━━━ Records for the task

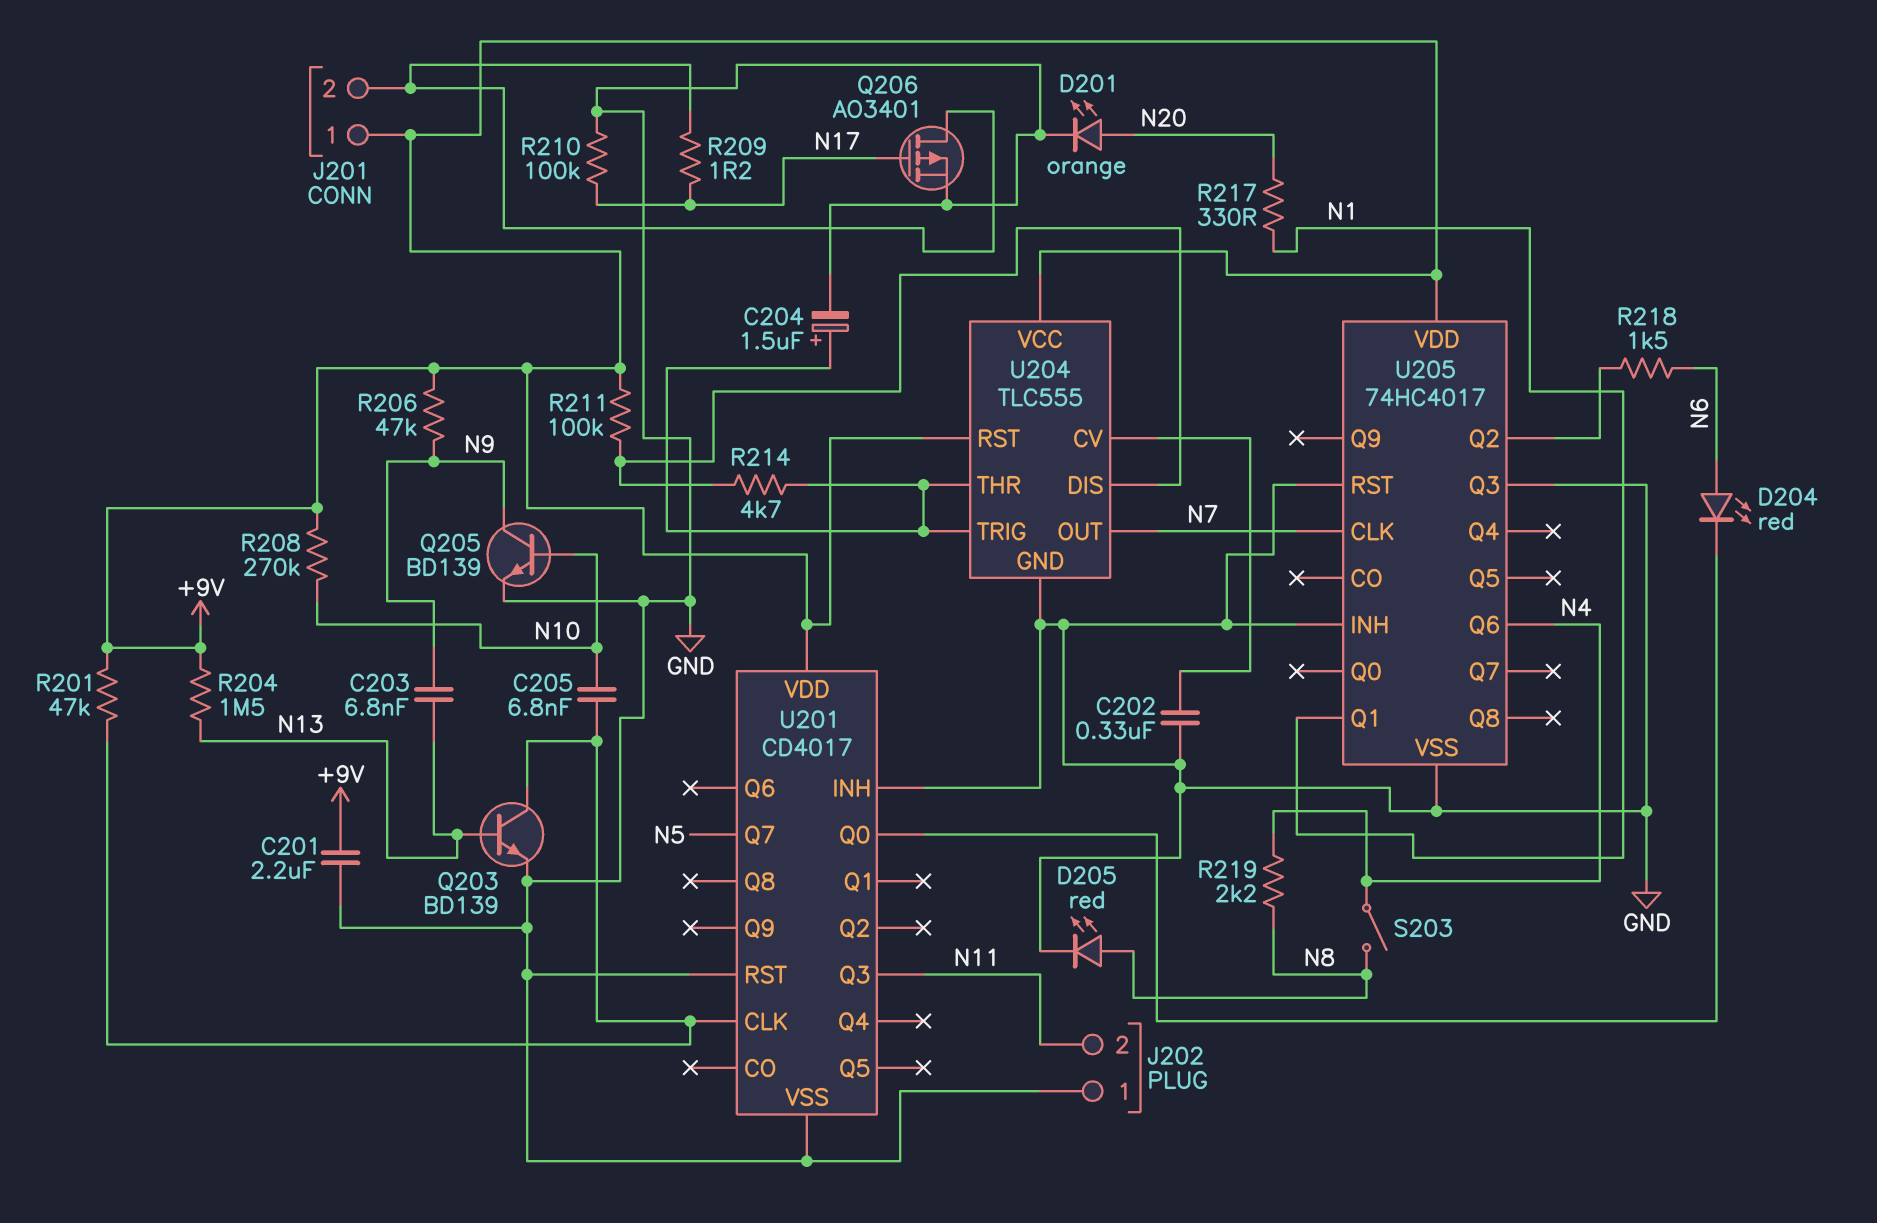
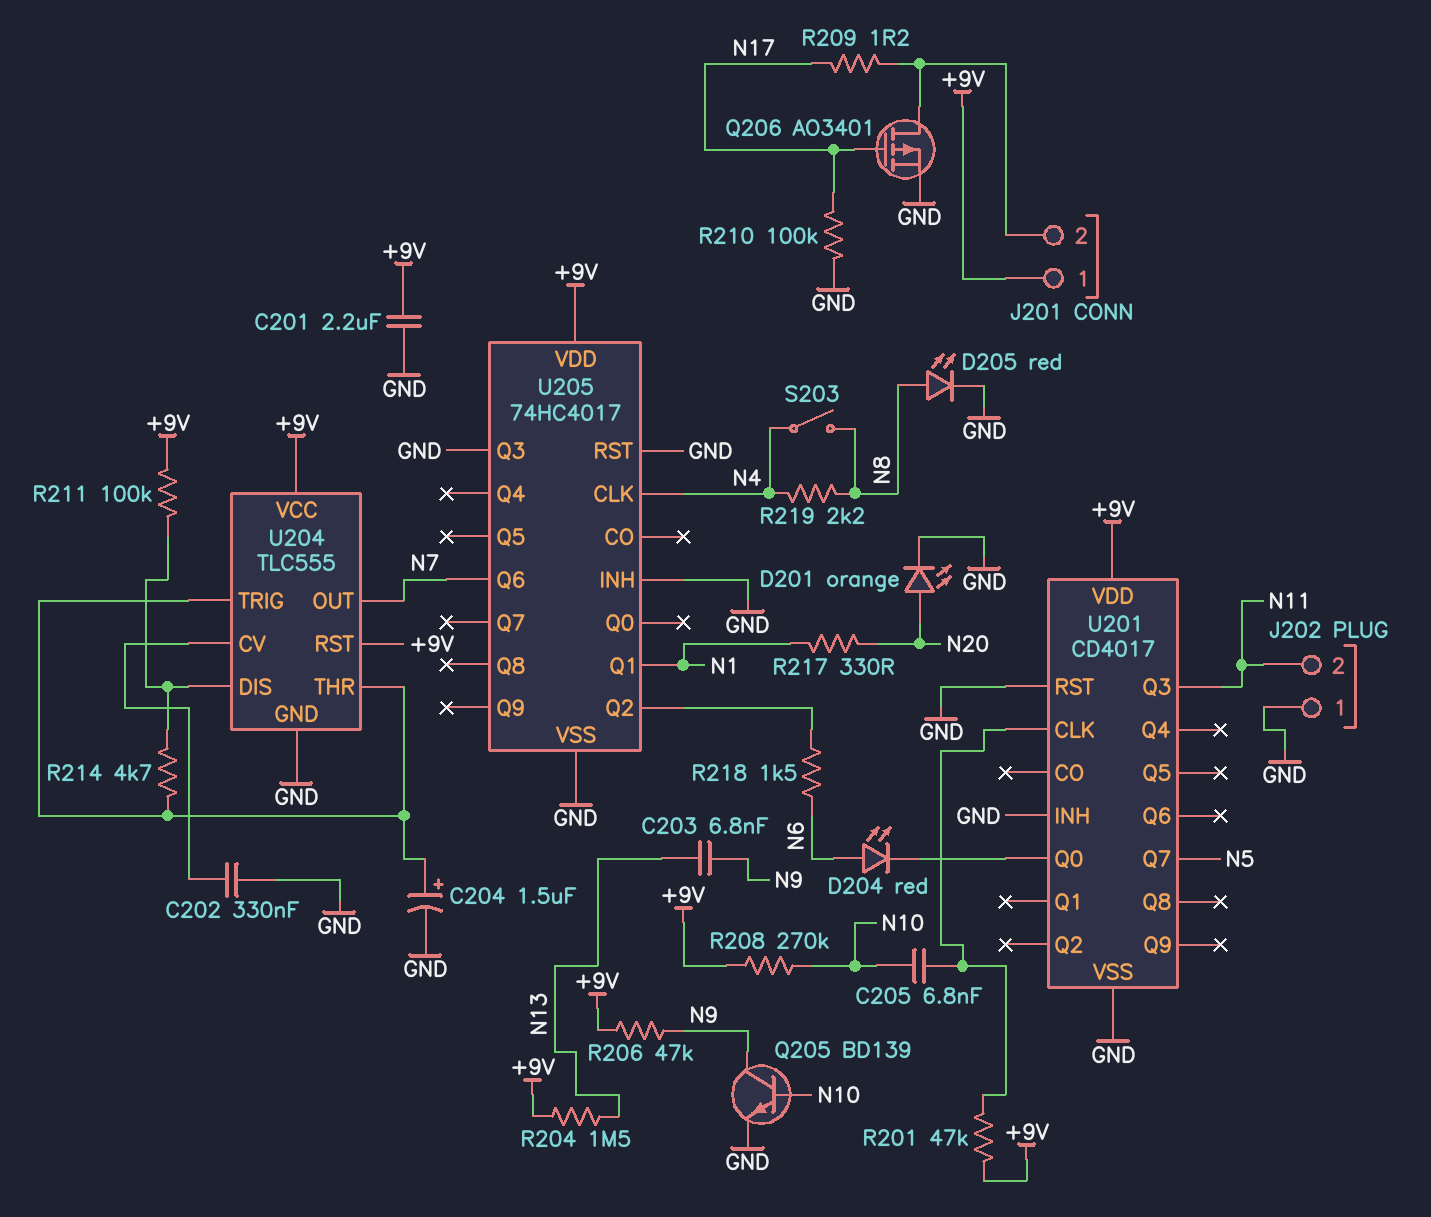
Q203: NPN BD139 (B N13, C U201/CLK, E GND) -> none
U205 pin CLK: N7 -> N4
U205 pin Q6: N4 -> N7

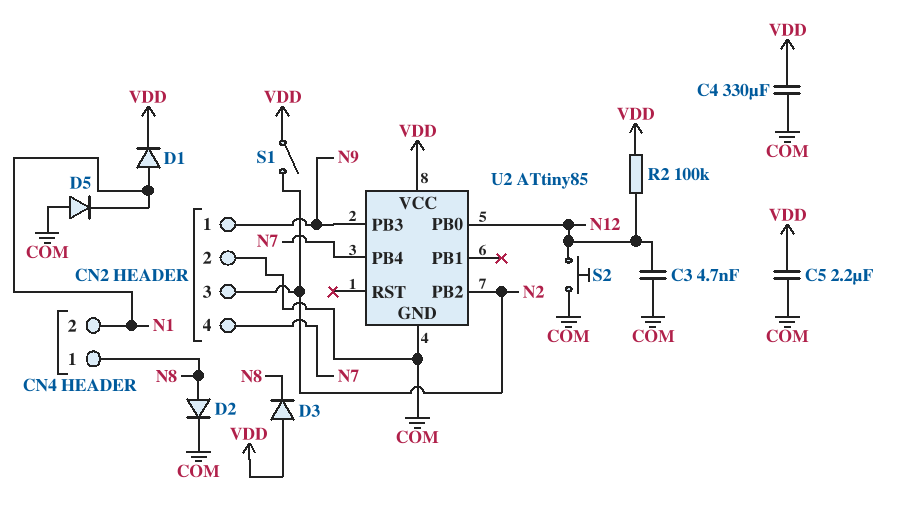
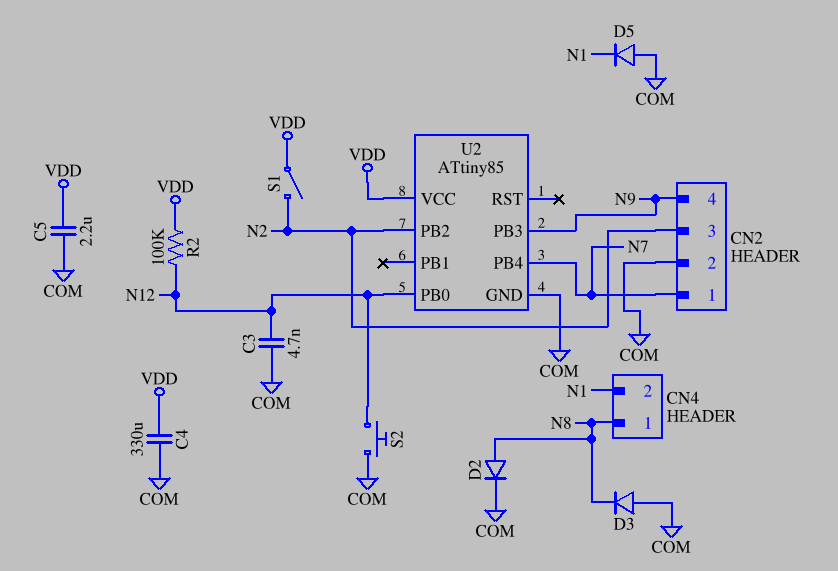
CN2 pin 1: N9 -> N7
CN2 pin 4: N7 -> N9
D1: diode (A N1, K VDD) -> none
D3: diode (A VDD, K N8) -> diode (A COM, K N8)

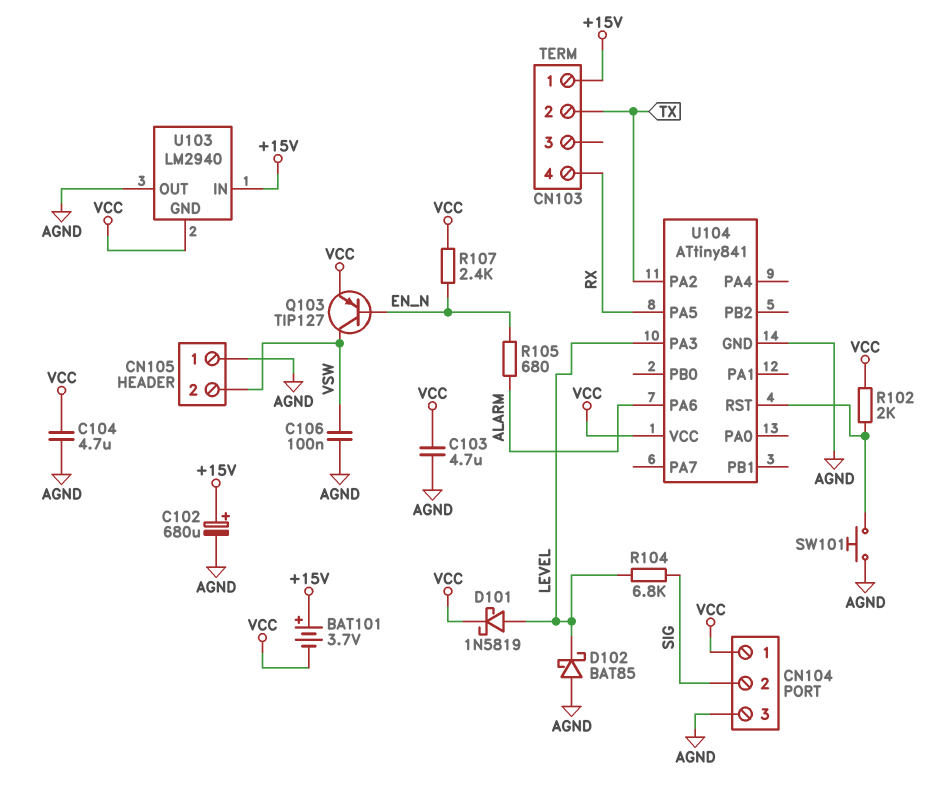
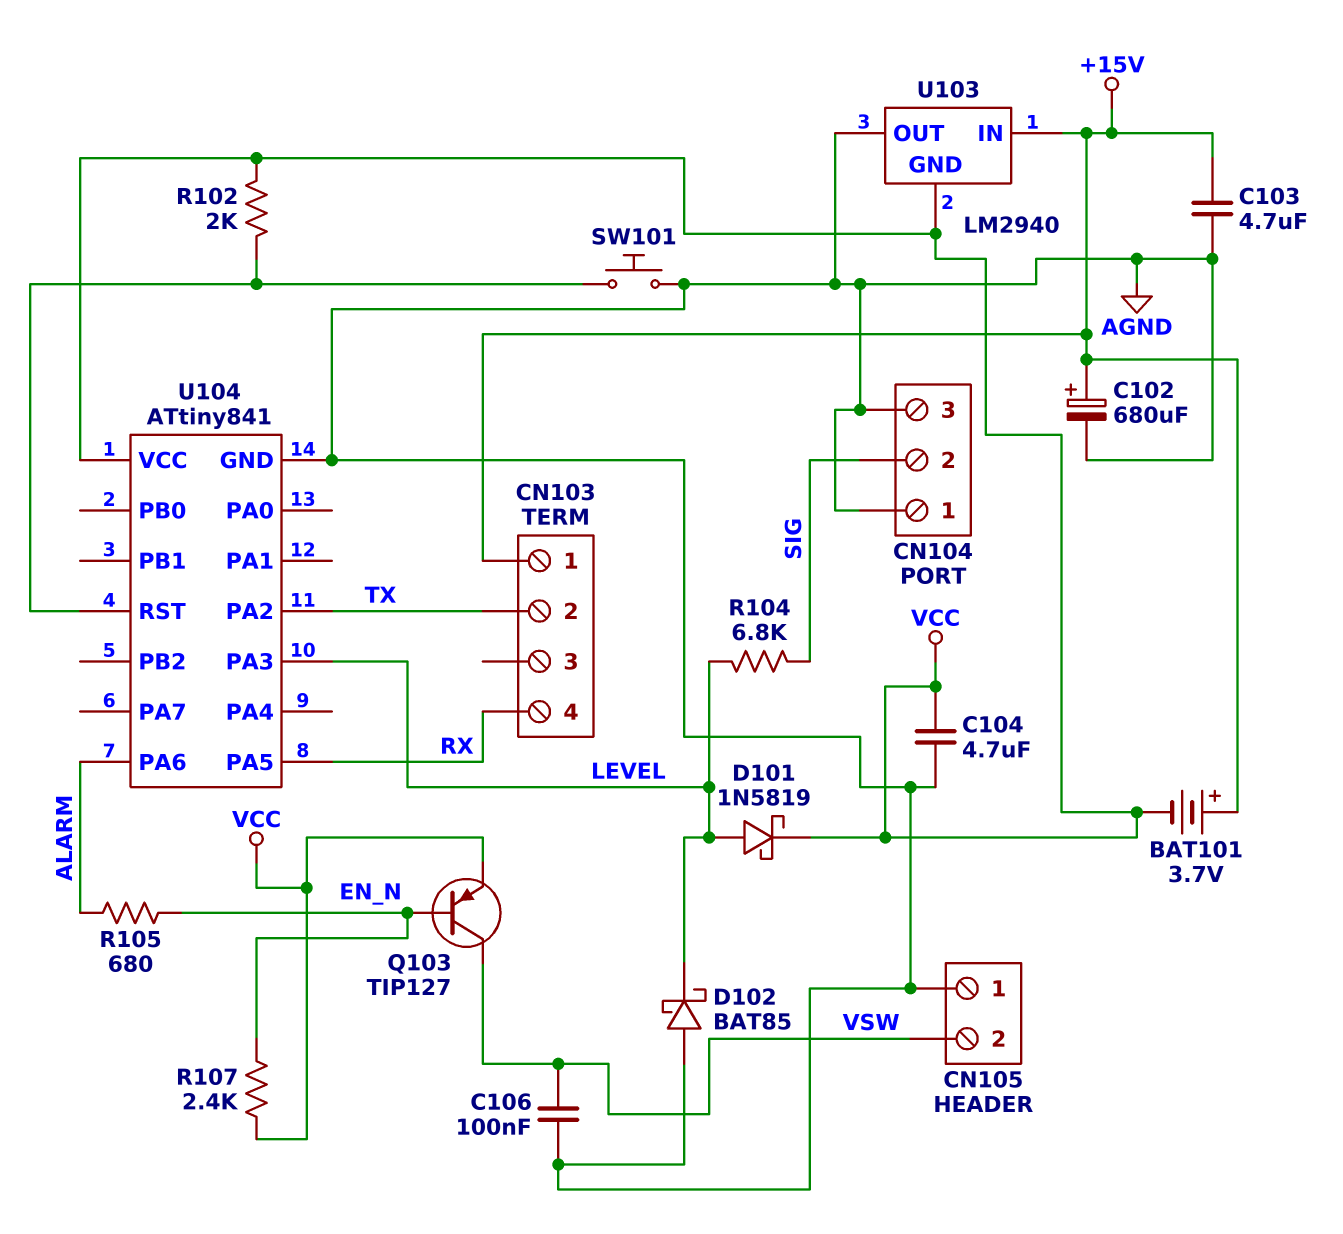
C103: 4.7uF (AGND, VCC) -> 4.7uF (+15V, AGND)
CN104 pin 1: VCC -> AGND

━━━━━━

▶ **Task**: In the copy, include every record exactly and no pictures.

▶ **The completed task**:
Q203: NPN BD139 (B N13, C U201/CLK, E GND) -> none
U205 pin CLK: N7 -> N4
U205 pin Q6: N4 -> N7

CN2 pin 1: N9 -> N7
CN2 pin 4: N7 -> N9
D1: diode (A N1, K VDD) -> none
D3: diode (A VDD, K N8) -> diode (A COM, K N8)

C103: 4.7uF (AGND, VCC) -> 4.7uF (+15V, AGND)
CN104 pin 1: VCC -> AGND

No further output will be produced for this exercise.